◆ Supplied material:
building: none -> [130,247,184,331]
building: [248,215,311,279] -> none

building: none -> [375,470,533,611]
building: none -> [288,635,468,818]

==

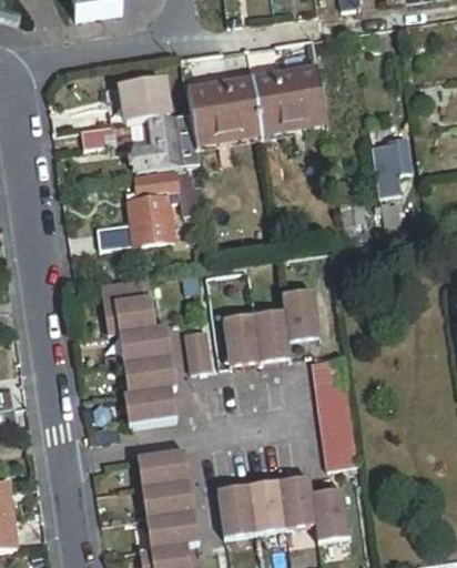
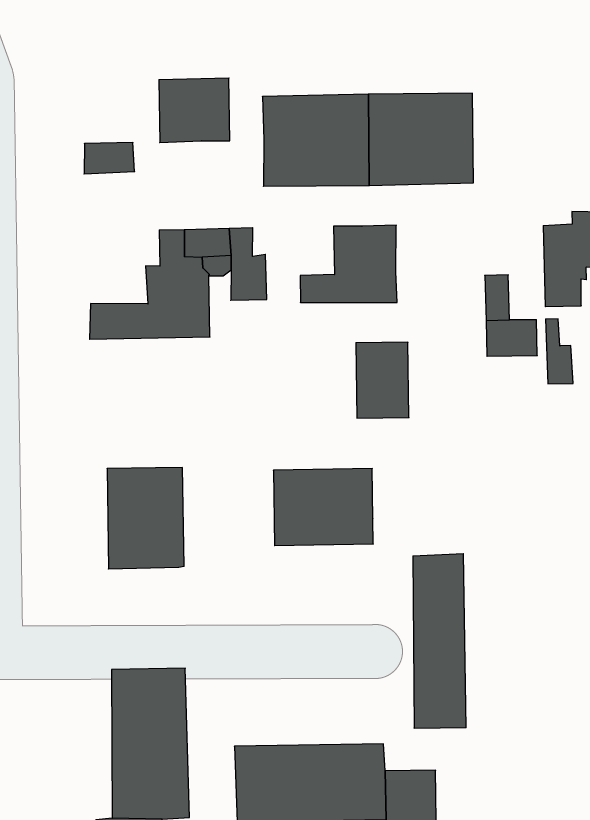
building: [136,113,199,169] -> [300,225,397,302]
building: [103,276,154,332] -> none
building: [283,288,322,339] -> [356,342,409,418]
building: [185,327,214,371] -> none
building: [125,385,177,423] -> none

◆ Assignment:
Which of the lines in the material above contain "none"? Copy each one out.

◆ Exercise answer:
building: none -> [130,247,184,331]
building: [248,215,311,279] -> none
building: none -> [375,470,533,611]
building: none -> [288,635,468,818]
building: [103,276,154,332] -> none
building: [185,327,214,371] -> none
building: [125,385,177,423] -> none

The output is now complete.